*Your instructions*
When you reach the line with "brown book [185,481,258,539] -> none" in the listing below, transcribe it and each line after it up to and including the line with "none -> white strawberry [369,388,401,423]", exactly and with nothing else.

*Input data*
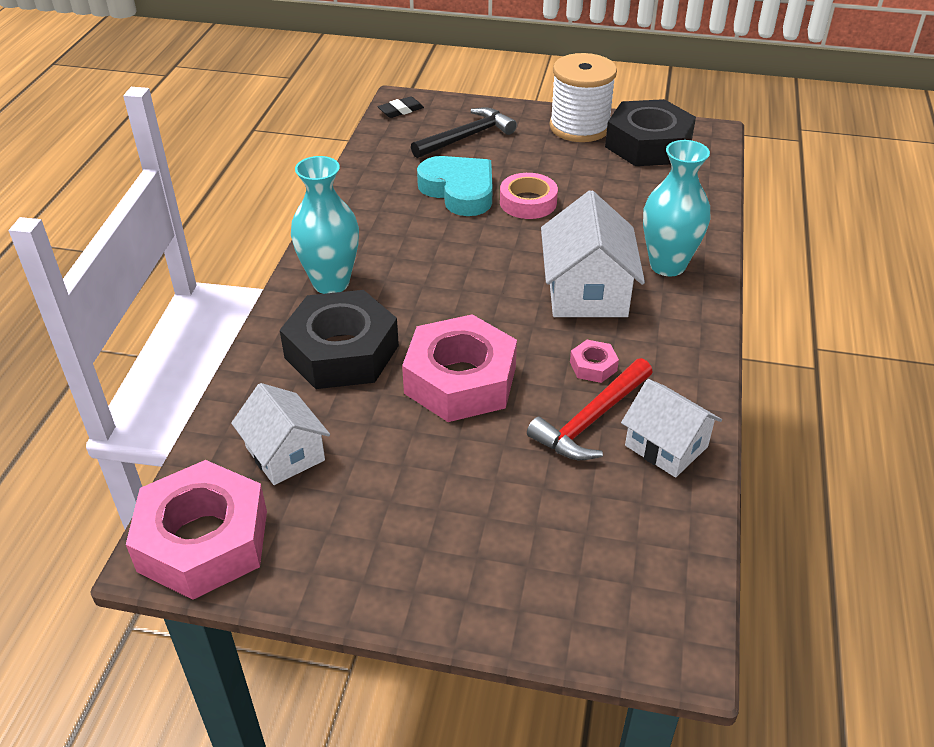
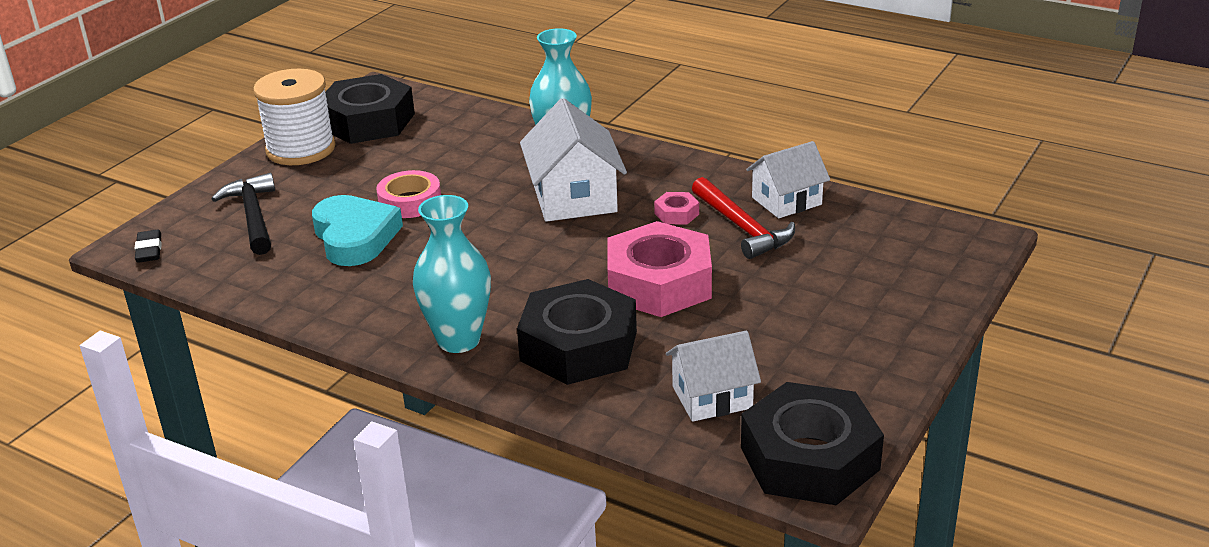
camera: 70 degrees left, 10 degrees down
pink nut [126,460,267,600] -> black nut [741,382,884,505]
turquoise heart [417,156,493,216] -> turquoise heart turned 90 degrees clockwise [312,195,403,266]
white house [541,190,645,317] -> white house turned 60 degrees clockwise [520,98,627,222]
==
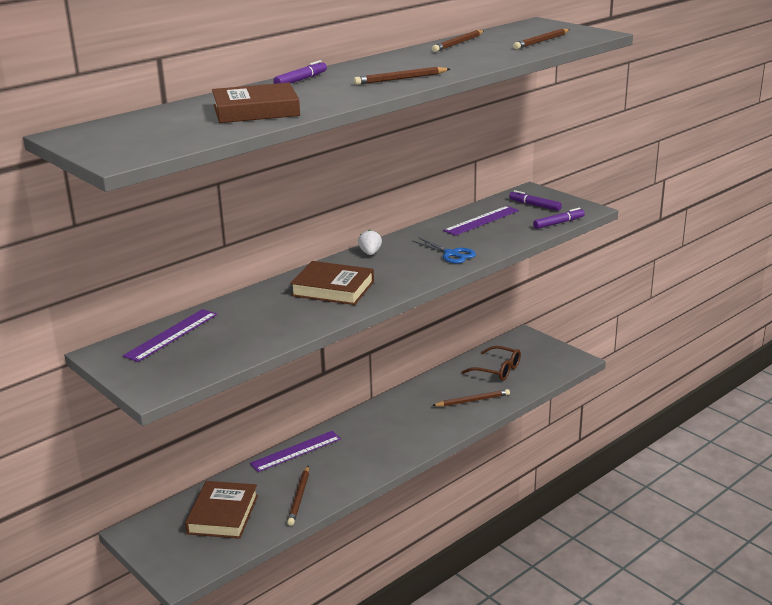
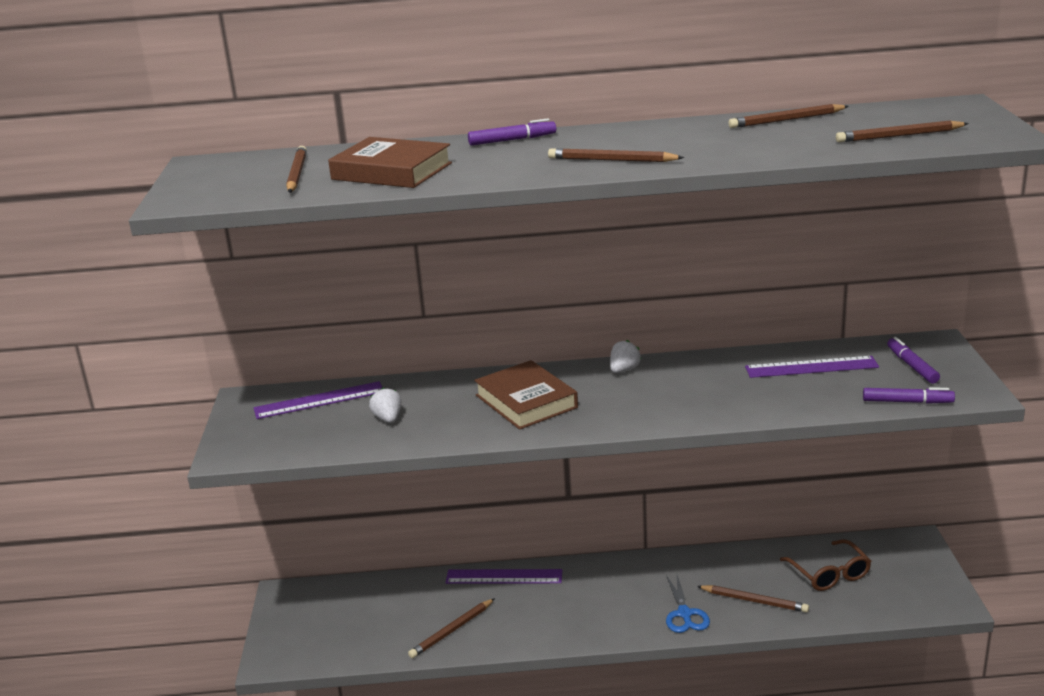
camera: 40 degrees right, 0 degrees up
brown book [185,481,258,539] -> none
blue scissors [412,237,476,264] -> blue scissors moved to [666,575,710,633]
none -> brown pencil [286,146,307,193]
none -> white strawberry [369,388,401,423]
--
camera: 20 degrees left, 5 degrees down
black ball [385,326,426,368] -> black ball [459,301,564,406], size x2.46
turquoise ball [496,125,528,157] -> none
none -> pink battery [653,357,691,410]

*Written solution*
brown book [185,481,258,539] -> none
blue scissors [412,237,476,264] -> blue scissors moved to [666,575,710,633]
none -> brown pencil [286,146,307,193]
none -> white strawberry [369,388,401,423]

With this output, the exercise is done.